:: INPUT ::

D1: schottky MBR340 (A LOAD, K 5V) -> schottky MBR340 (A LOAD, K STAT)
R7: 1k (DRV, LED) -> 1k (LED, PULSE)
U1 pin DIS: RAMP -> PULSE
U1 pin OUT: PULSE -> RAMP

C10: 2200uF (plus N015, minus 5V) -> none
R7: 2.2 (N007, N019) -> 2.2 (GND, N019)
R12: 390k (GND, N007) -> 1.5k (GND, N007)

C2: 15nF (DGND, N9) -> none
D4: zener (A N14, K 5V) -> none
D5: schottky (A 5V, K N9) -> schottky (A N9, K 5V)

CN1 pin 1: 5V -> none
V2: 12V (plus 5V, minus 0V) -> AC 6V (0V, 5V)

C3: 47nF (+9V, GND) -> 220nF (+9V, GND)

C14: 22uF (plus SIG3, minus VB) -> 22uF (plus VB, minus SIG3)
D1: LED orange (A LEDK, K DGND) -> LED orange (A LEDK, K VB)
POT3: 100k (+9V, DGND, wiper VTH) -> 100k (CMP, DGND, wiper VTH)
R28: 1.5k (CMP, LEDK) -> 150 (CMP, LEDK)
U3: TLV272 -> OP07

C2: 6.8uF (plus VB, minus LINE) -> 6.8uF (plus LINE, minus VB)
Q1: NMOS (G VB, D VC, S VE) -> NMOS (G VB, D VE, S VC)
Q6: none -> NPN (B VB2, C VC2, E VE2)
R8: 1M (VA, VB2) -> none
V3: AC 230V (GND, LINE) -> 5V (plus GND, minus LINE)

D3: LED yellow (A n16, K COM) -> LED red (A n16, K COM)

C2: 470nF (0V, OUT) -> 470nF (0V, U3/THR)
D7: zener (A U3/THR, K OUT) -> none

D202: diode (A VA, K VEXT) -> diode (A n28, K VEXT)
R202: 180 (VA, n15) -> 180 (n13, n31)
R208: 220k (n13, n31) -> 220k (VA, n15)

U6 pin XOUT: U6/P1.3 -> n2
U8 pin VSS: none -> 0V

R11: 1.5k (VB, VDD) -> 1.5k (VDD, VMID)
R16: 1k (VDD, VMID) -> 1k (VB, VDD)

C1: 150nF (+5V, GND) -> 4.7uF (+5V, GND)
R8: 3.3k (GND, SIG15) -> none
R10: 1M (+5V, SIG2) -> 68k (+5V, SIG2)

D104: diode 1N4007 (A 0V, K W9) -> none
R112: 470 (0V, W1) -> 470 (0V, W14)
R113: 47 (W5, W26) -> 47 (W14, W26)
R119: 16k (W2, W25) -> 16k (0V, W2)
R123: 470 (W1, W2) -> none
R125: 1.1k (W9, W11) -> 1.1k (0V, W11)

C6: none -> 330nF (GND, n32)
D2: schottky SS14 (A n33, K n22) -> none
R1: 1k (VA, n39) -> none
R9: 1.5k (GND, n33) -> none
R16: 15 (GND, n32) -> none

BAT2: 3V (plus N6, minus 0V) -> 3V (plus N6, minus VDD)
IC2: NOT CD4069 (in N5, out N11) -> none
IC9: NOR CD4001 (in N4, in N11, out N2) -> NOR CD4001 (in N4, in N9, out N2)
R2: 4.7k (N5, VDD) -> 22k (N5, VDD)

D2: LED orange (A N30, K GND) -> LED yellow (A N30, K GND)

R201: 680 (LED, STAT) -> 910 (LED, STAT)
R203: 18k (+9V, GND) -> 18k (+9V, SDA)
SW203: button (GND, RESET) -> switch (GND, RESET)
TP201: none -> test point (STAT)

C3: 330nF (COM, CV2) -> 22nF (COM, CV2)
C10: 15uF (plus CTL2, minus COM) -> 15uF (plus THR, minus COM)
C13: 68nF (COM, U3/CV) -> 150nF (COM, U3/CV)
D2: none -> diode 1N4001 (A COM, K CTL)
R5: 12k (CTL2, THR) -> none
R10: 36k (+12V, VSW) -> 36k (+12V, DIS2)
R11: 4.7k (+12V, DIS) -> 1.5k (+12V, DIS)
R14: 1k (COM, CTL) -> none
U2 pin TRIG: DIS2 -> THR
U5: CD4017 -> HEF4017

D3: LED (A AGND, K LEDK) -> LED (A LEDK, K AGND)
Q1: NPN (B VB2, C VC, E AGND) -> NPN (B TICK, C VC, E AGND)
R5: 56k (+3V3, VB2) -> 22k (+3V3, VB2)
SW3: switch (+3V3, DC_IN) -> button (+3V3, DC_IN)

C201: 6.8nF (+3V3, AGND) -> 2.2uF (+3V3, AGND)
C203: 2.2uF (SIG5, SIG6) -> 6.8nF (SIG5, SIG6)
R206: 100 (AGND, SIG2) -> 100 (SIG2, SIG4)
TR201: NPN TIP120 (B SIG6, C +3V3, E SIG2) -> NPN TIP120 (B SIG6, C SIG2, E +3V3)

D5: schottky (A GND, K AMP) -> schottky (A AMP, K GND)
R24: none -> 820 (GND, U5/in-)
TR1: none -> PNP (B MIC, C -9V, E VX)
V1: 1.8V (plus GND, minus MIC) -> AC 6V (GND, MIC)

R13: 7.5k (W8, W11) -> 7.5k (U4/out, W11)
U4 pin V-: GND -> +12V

:::

(ASSIGNMENT): Look above for the line containing "C3: 330nF (COM, CV2) -> 22nF (COM, CV2)". Output from there through the line containing "R206: 100 (AGND, SIG2) -> 100 (SIG2, SIG4)", exactly and inclusively.

(EXERCISE RESULT):
C3: 330nF (COM, CV2) -> 22nF (COM, CV2)
C10: 15uF (plus CTL2, minus COM) -> 15uF (plus THR, minus COM)
C13: 68nF (COM, U3/CV) -> 150nF (COM, U3/CV)
D2: none -> diode 1N4001 (A COM, K CTL)
R5: 12k (CTL2, THR) -> none
R10: 36k (+12V, VSW) -> 36k (+12V, DIS2)
R11: 4.7k (+12V, DIS) -> 1.5k (+12V, DIS)
R14: 1k (COM, CTL) -> none
U2 pin TRIG: DIS2 -> THR
U5: CD4017 -> HEF4017

D3: LED (A AGND, K LEDK) -> LED (A LEDK, K AGND)
Q1: NPN (B VB2, C VC, E AGND) -> NPN (B TICK, C VC, E AGND)
R5: 56k (+3V3, VB2) -> 22k (+3V3, VB2)
SW3: switch (+3V3, DC_IN) -> button (+3V3, DC_IN)

C201: 6.8nF (+3V3, AGND) -> 2.2uF (+3V3, AGND)
C203: 2.2uF (SIG5, SIG6) -> 6.8nF (SIG5, SIG6)
R206: 100 (AGND, SIG2) -> 100 (SIG2, SIG4)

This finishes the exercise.